● **Work to be completed**: Set down exactly the lines below, starting at the one that contains "The casque audio [turquoise]" and ending at the one that contains "The calculatrice [violet]", with both of those lines included and nothing else.

((

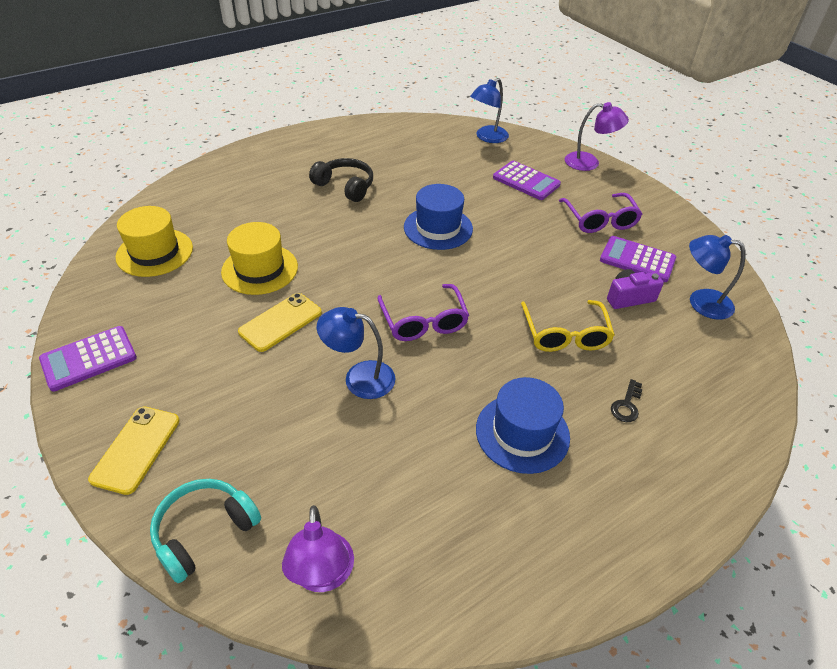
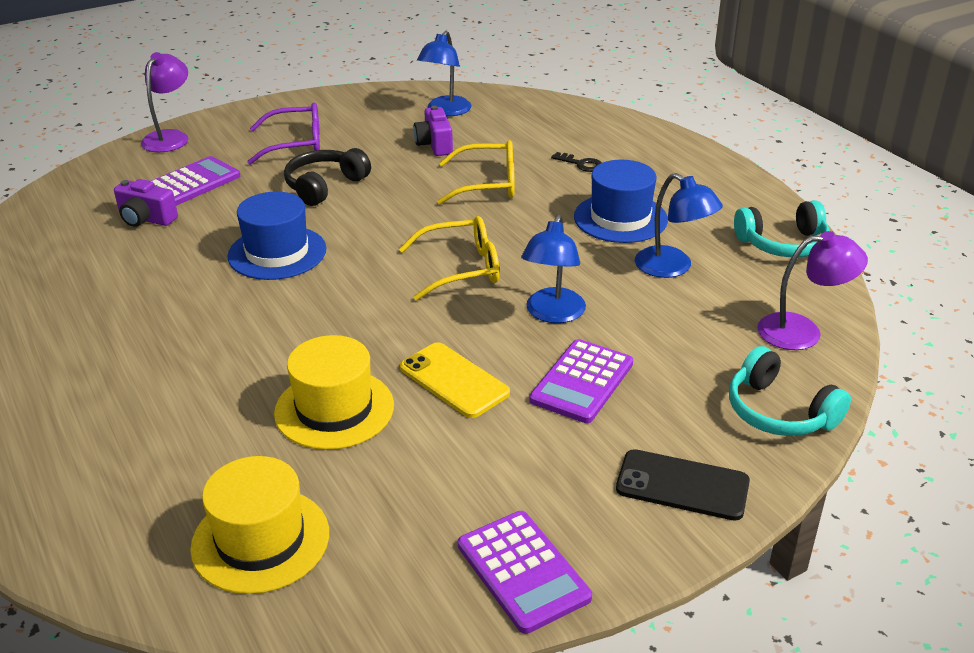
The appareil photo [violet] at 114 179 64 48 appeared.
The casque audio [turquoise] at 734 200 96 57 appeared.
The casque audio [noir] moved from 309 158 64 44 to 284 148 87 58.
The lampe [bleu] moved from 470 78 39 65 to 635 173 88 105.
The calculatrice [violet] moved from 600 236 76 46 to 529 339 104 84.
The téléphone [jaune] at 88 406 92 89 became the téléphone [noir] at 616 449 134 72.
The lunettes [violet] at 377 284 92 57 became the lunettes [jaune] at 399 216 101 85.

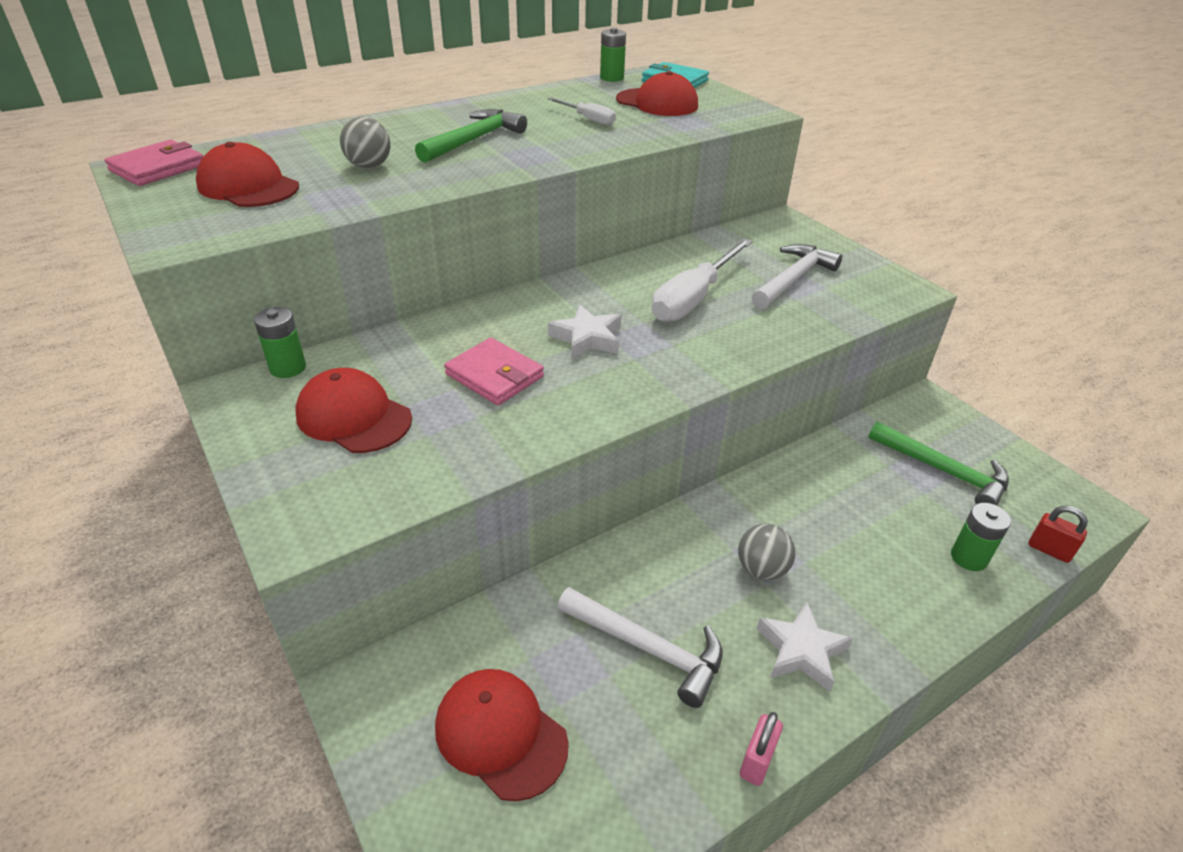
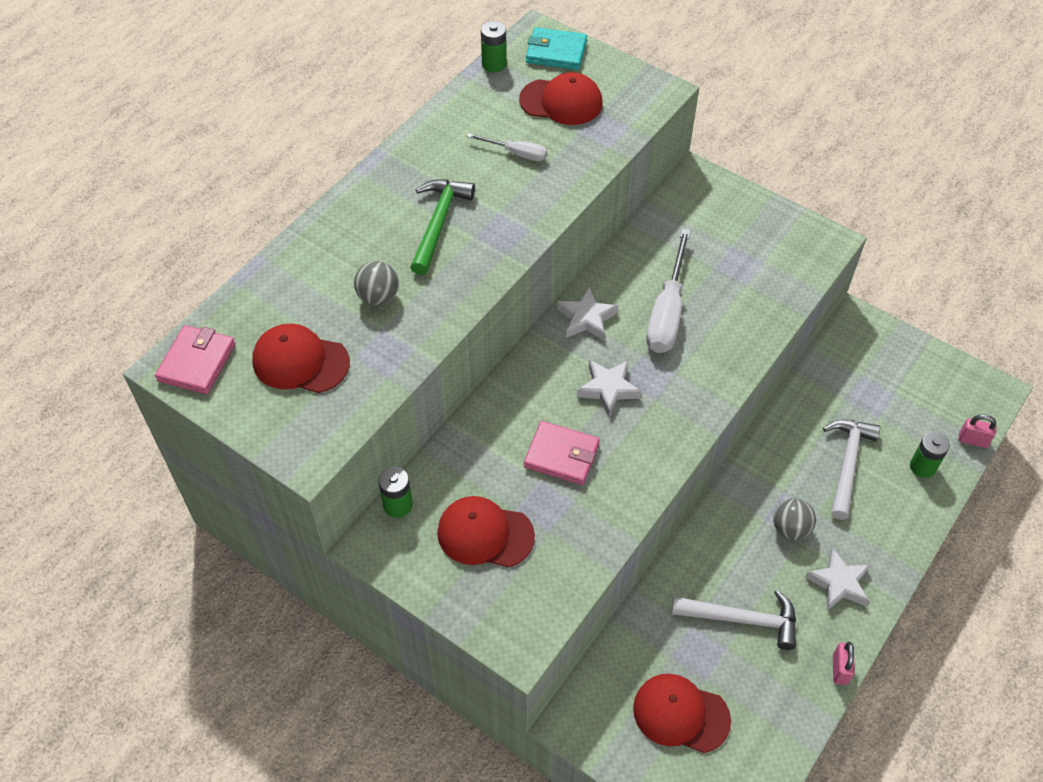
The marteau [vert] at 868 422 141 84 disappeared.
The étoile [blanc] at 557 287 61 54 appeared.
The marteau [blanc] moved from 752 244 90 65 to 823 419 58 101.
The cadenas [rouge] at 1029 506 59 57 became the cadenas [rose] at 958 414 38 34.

))
((

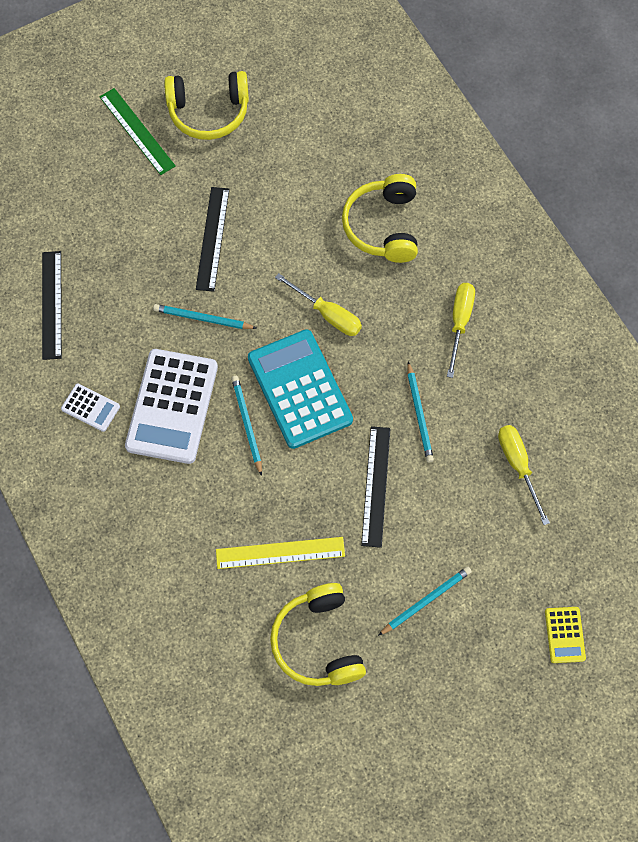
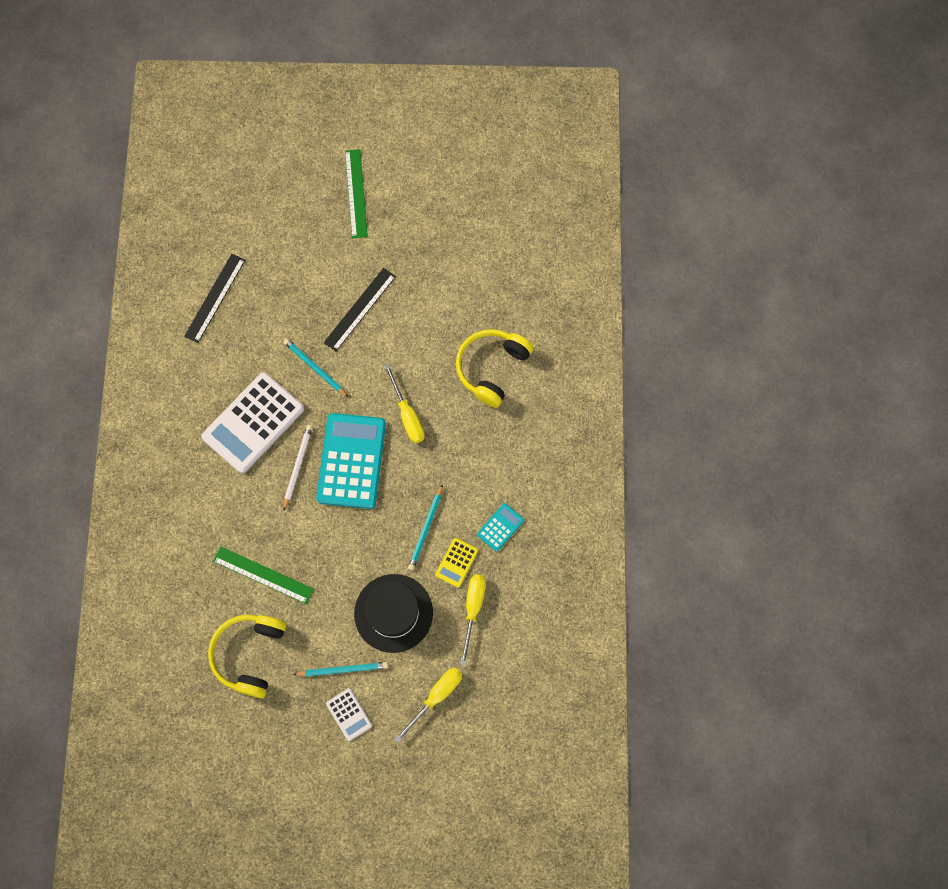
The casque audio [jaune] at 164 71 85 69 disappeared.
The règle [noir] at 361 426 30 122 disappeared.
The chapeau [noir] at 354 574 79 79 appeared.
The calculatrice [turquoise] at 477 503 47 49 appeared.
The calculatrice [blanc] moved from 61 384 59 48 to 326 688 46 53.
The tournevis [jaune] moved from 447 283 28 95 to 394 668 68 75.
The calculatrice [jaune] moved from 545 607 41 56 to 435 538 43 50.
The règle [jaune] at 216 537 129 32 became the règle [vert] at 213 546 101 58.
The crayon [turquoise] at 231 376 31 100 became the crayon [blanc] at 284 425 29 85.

))

● **Final answer**:
The casque audio [turquoise] at 734 200 96 57 appeared.
The casque audio [noir] moved from 309 158 64 44 to 284 148 87 58.
The lampe [bleu] moved from 470 78 39 65 to 635 173 88 105.
The calculatrice [violet] moved from 600 236 76 46 to 529 339 104 84.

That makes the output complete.